▶ _The problem_
Look through the data below. Show each line where the string "feutre" occurs.

*** Dataset content ***

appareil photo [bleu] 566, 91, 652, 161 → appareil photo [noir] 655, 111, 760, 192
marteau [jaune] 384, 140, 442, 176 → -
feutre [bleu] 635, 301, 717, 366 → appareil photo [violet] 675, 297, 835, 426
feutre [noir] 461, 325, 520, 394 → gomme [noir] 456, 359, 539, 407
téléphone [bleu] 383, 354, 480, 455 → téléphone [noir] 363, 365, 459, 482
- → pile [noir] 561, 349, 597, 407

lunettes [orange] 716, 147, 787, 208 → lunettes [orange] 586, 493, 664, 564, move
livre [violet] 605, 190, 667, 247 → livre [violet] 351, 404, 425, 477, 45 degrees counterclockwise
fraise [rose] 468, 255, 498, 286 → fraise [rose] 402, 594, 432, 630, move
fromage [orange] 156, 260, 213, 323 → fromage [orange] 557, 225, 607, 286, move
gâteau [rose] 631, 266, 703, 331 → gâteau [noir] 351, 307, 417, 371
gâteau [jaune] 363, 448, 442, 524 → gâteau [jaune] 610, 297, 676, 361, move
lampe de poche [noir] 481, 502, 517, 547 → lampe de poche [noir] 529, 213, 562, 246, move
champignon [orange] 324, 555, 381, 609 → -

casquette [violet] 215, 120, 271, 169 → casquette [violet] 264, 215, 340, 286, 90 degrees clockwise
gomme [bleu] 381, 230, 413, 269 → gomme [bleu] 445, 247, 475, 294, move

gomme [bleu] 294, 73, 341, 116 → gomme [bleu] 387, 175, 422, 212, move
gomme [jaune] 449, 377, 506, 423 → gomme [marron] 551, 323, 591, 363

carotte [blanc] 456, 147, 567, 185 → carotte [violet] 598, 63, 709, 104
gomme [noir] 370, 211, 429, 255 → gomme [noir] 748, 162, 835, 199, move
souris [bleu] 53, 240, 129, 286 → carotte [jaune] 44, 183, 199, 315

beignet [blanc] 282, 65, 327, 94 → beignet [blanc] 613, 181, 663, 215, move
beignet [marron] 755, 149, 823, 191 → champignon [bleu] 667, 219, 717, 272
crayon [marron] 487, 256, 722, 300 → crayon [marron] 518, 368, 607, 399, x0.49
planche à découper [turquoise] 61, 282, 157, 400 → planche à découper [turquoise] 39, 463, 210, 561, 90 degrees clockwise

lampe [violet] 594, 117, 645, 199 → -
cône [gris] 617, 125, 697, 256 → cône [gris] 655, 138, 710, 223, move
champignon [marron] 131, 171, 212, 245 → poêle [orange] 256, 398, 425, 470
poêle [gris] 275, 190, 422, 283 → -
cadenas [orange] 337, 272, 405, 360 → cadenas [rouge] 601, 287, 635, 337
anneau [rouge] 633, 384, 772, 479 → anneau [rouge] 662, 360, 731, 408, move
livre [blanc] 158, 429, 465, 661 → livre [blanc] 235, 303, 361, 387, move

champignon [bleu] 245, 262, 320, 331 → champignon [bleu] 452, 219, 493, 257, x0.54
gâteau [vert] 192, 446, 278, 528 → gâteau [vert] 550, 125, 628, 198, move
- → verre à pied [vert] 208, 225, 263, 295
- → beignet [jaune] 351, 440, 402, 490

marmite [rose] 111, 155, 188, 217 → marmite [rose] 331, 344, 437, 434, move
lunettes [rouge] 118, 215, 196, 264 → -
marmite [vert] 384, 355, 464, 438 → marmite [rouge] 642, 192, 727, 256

*** End of Dataset content ***

▶ _Output of the task_
feutre [bleu] 635, 301, 717, 366 → appareil photo [violet] 675, 297, 835, 426
feutre [noir] 461, 325, 520, 394 → gomme [noir] 456, 359, 539, 407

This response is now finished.